» TASK PROMPT
Excluding pictures, what does the listing below contain from the line with "purple cross: (188, 22) -> (105, 40), moved" up to and including the line with "black square: (21, 226) -> (22, 169), moved", word for word?

» MATERIAL TO PROCESS
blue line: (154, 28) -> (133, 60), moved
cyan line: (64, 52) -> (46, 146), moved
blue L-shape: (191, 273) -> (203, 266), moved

--

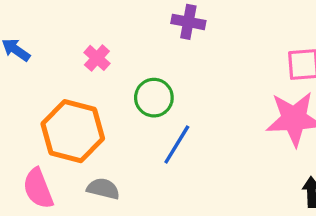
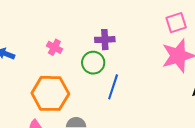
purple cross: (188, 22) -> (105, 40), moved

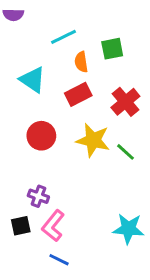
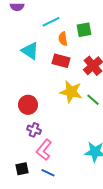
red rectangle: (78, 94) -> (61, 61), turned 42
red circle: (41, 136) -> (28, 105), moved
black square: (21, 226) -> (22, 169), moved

==

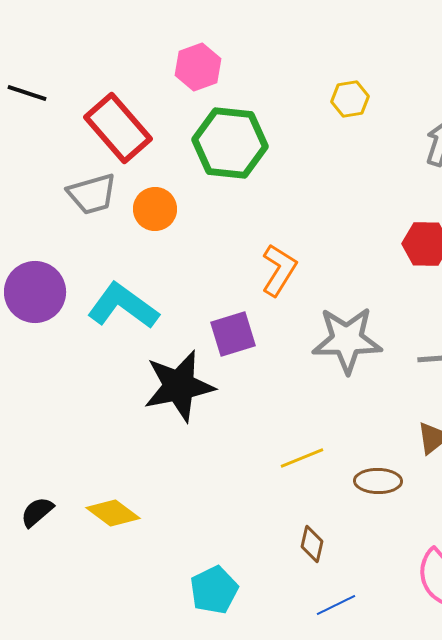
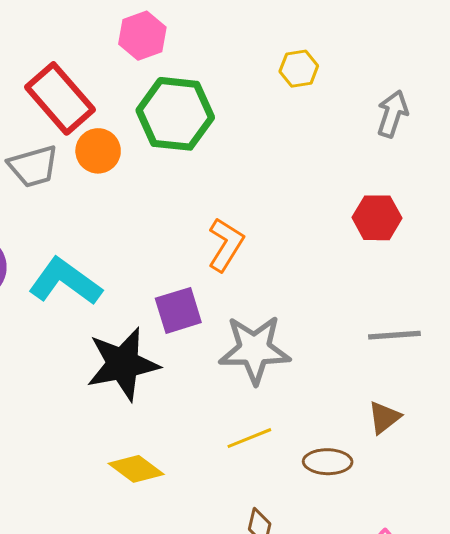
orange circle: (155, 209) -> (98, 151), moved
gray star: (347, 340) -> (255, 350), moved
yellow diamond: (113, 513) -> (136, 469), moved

» ANSWER FOR THE TASK
purple cross: (188, 22) -> (105, 40), moved

red rectangle: (78, 94) -> (61, 61), turned 42
red circle: (41, 136) -> (28, 105), moved
black square: (21, 226) -> (22, 169), moved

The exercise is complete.